Stored items from a collection:

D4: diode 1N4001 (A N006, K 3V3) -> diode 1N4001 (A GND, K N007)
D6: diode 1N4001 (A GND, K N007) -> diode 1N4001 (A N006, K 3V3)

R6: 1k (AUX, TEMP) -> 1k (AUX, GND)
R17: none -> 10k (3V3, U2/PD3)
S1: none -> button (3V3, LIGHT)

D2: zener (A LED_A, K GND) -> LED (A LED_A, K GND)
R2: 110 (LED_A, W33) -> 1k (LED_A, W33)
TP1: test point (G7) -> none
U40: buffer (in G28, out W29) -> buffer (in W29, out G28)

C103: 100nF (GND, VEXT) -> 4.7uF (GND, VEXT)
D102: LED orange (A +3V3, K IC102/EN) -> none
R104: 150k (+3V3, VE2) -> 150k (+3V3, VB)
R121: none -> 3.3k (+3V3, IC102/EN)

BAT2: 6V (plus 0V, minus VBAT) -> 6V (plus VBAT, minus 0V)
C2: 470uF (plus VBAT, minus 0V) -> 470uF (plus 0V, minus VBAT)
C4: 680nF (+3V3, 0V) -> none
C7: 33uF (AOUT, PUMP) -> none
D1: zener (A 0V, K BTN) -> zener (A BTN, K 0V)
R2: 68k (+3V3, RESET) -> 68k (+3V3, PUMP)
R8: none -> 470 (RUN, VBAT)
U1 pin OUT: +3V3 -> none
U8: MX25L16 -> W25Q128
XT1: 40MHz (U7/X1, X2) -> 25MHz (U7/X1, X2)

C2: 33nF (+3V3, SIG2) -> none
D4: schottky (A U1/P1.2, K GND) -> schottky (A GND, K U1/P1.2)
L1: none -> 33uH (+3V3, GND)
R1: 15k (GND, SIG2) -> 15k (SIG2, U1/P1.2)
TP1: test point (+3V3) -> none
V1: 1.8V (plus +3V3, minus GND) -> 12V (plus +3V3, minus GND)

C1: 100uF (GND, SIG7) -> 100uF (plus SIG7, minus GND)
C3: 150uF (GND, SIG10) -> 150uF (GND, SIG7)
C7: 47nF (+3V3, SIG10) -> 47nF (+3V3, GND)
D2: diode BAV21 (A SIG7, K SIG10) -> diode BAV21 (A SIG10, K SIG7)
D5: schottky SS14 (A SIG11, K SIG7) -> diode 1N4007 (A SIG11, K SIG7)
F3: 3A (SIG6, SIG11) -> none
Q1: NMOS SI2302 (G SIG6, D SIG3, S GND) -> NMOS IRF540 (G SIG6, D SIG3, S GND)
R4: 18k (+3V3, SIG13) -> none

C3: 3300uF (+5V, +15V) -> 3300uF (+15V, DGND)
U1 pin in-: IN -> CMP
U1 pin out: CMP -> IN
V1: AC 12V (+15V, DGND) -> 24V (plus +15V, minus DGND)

▶ **Exercise aim**
Each line of the data must be retyped exactly.

▶ **Solution to this problem**
D4: diode 1N4001 (A N006, K 3V3) -> diode 1N4001 (A GND, K N007)
D6: diode 1N4001 (A GND, K N007) -> diode 1N4001 (A N006, K 3V3)

R6: 1k (AUX, TEMP) -> 1k (AUX, GND)
R17: none -> 10k (3V3, U2/PD3)
S1: none -> button (3V3, LIGHT)

D2: zener (A LED_A, K GND) -> LED (A LED_A, K GND)
R2: 110 (LED_A, W33) -> 1k (LED_A, W33)
TP1: test point (G7) -> none
U40: buffer (in G28, out W29) -> buffer (in W29, out G28)

C103: 100nF (GND, VEXT) -> 4.7uF (GND, VEXT)
D102: LED orange (A +3V3, K IC102/EN) -> none
R104: 150k (+3V3, VE2) -> 150k (+3V3, VB)
R121: none -> 3.3k (+3V3, IC102/EN)

BAT2: 6V (plus 0V, minus VBAT) -> 6V (plus VBAT, minus 0V)
C2: 470uF (plus VBAT, minus 0V) -> 470uF (plus 0V, minus VBAT)
C4: 680nF (+3V3, 0V) -> none
C7: 33uF (AOUT, PUMP) -> none
D1: zener (A 0V, K BTN) -> zener (A BTN, K 0V)
R2: 68k (+3V3, RESET) -> 68k (+3V3, PUMP)
R8: none -> 470 (RUN, VBAT)
U1 pin OUT: +3V3 -> none
U8: MX25L16 -> W25Q128
XT1: 40MHz (U7/X1, X2) -> 25MHz (U7/X1, X2)

C2: 33nF (+3V3, SIG2) -> none
D4: schottky (A U1/P1.2, K GND) -> schottky (A GND, K U1/P1.2)
L1: none -> 33uH (+3V3, GND)
R1: 15k (GND, SIG2) -> 15k (SIG2, U1/P1.2)
TP1: test point (+3V3) -> none
V1: 1.8V (plus +3V3, minus GND) -> 12V (plus +3V3, minus GND)

C1: 100uF (GND, SIG7) -> 100uF (plus SIG7, minus GND)
C3: 150uF (GND, SIG10) -> 150uF (GND, SIG7)
C7: 47nF (+3V3, SIG10) -> 47nF (+3V3, GND)
D2: diode BAV21 (A SIG7, K SIG10) -> diode BAV21 (A SIG10, K SIG7)
D5: schottky SS14 (A SIG11, K SIG7) -> diode 1N4007 (A SIG11, K SIG7)
F3: 3A (SIG6, SIG11) -> none
Q1: NMOS SI2302 (G SIG6, D SIG3, S GND) -> NMOS IRF540 (G SIG6, D SIG3, S GND)
R4: 18k (+3V3, SIG13) -> none

C3: 3300uF (+5V, +15V) -> 3300uF (+15V, DGND)
U1 pin in-: IN -> CMP
U1 pin out: CMP -> IN
V1: AC 12V (+15V, DGND) -> 24V (plus +15V, minus DGND)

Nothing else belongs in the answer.